=== Task input ===

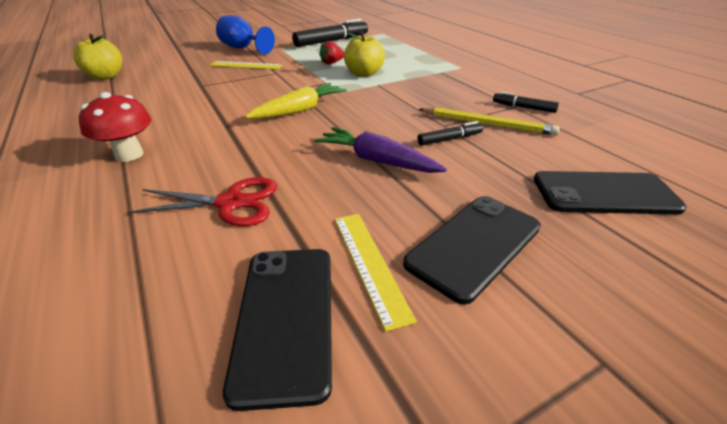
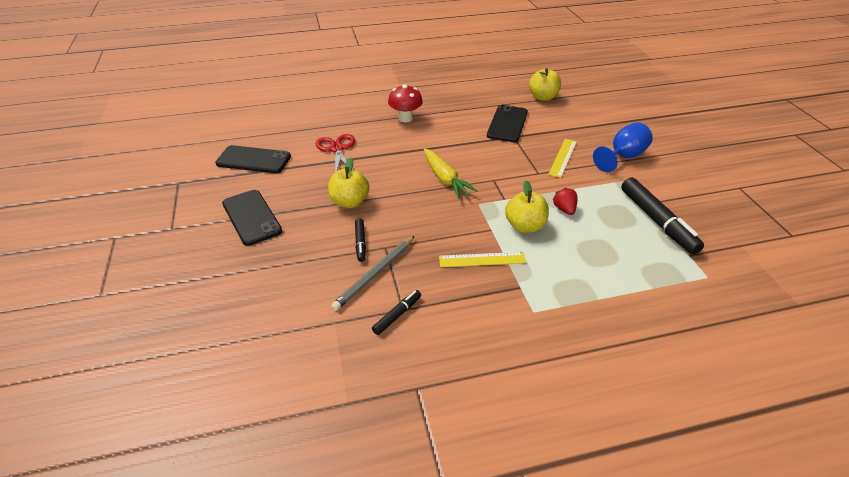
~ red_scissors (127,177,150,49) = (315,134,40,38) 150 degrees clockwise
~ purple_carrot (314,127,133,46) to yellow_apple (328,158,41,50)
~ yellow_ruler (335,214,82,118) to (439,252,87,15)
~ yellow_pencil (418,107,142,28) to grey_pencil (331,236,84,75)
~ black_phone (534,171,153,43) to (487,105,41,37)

===

What the exercise asks
Make an exact copy of all entries above, dropping the images.

Your response
~ red_scissors (127,177,150,49) = (315,134,40,38) 150 degrees clockwise
~ purple_carrot (314,127,133,46) to yellow_apple (328,158,41,50)
~ yellow_ruler (335,214,82,118) to (439,252,87,15)
~ yellow_pencil (418,107,142,28) to grey_pencil (331,236,84,75)
~ black_phone (534,171,153,43) to (487,105,41,37)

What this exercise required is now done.